WHAT YOU NEED TO DO
Every record below needs to be set down exactly. Pictures do not belong in the copy.

*** DATA TO USE ***

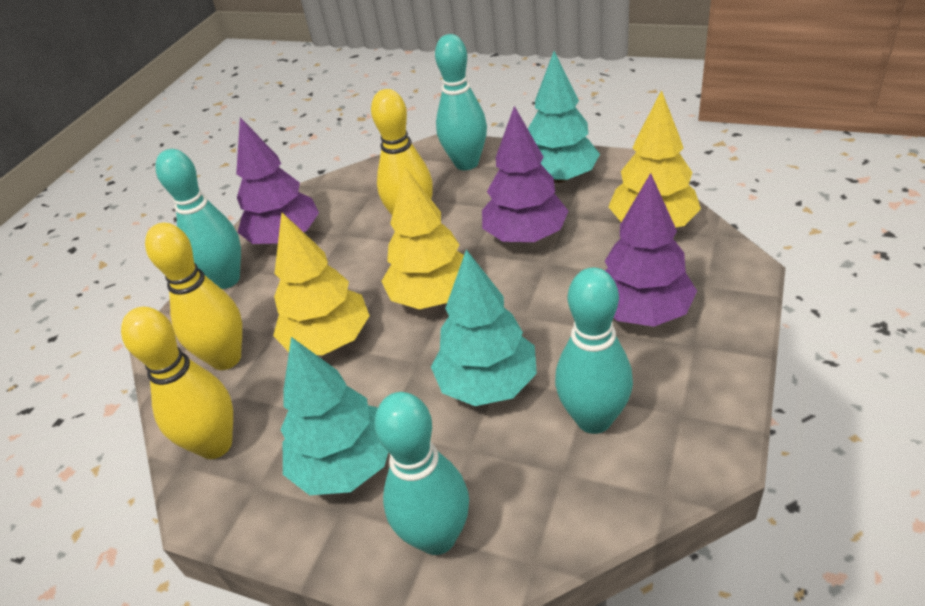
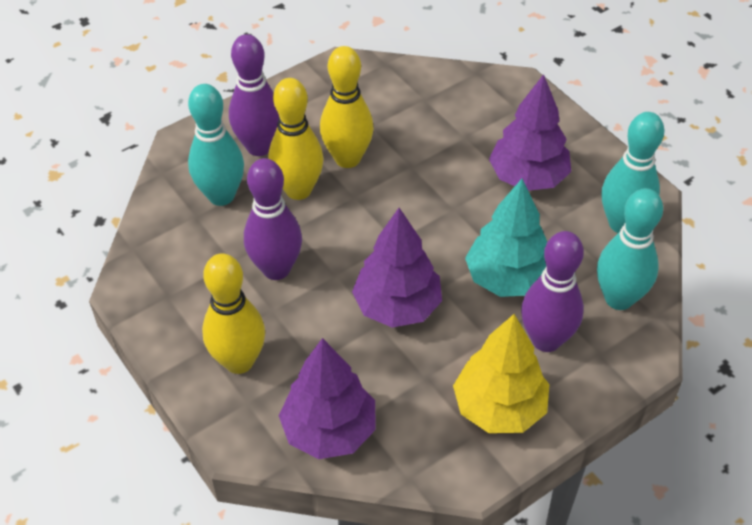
purple bowling pin: 0 -> 3
turquoise bowling pin: 4 -> 3
turquoise tree: 3 -> 1
yellow tree: 3 -> 1

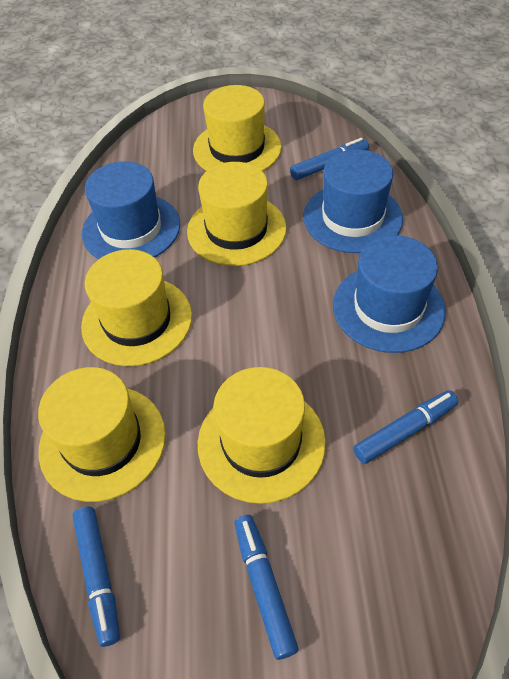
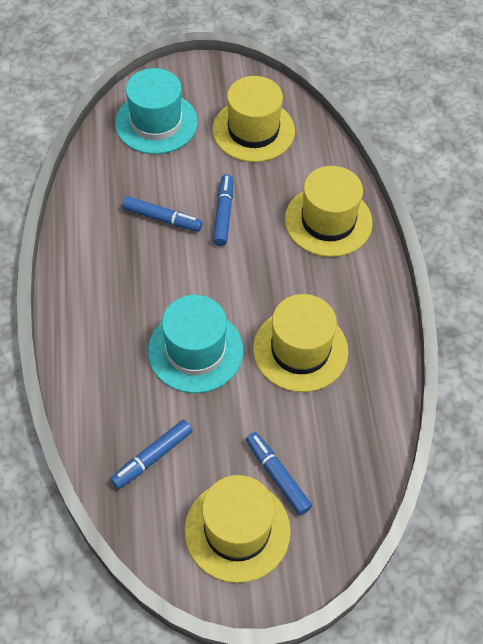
blue hat: 3 -> 0
turquoise hat: 0 -> 2
yellow hat: 5 -> 4

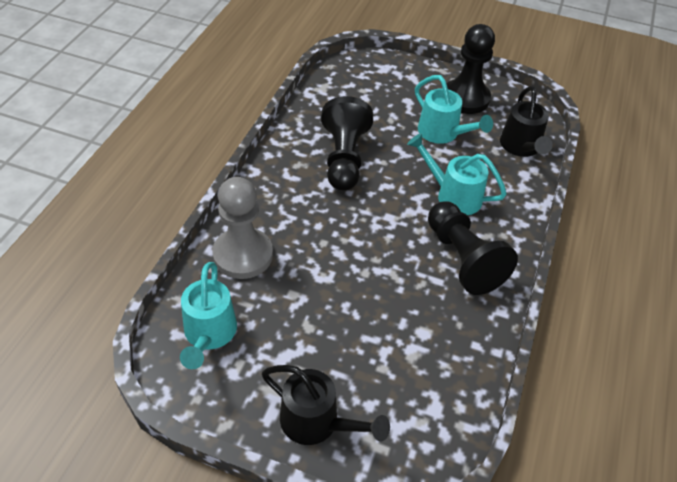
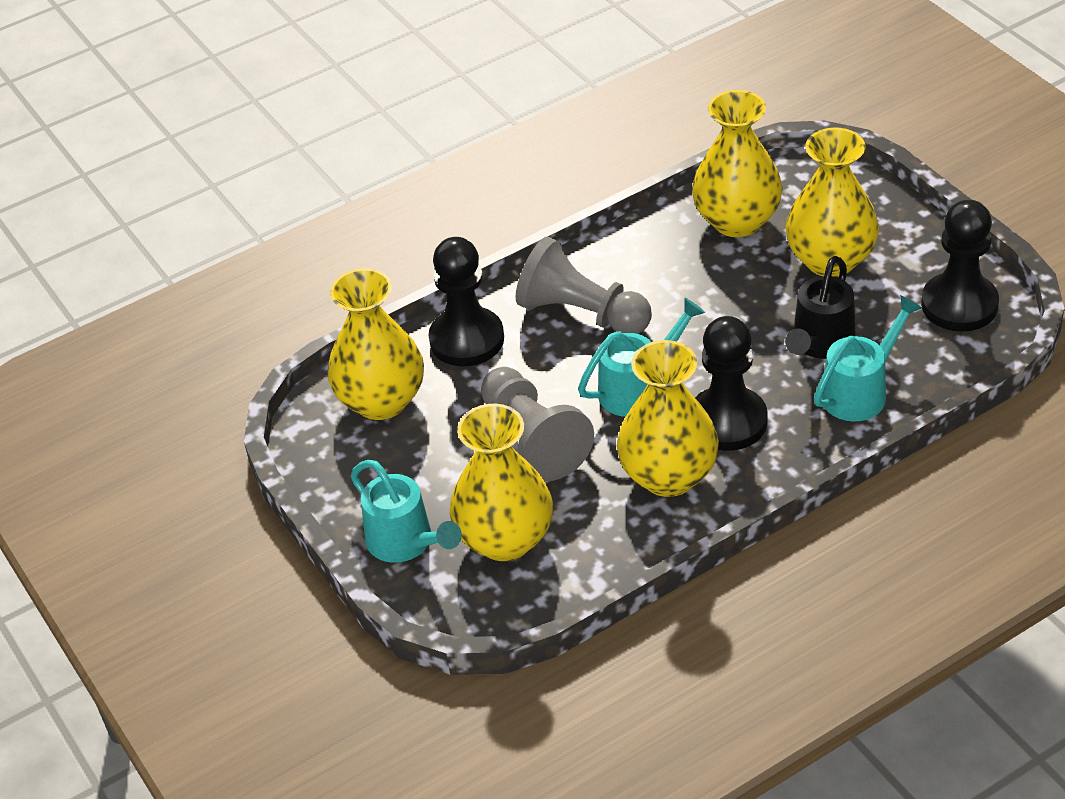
black watering can: 2 -> 1
grey pawn: 1 -> 2
yellow vase: 0 -> 5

***

RESULT
purple bowling pin: 0 -> 3
turquoise bowling pin: 4 -> 3
turquoise tree: 3 -> 1
yellow tree: 3 -> 1

blue hat: 3 -> 0
turquoise hat: 0 -> 2
yellow hat: 5 -> 4

black watering can: 2 -> 1
grey pawn: 1 -> 2
yellow vase: 0 -> 5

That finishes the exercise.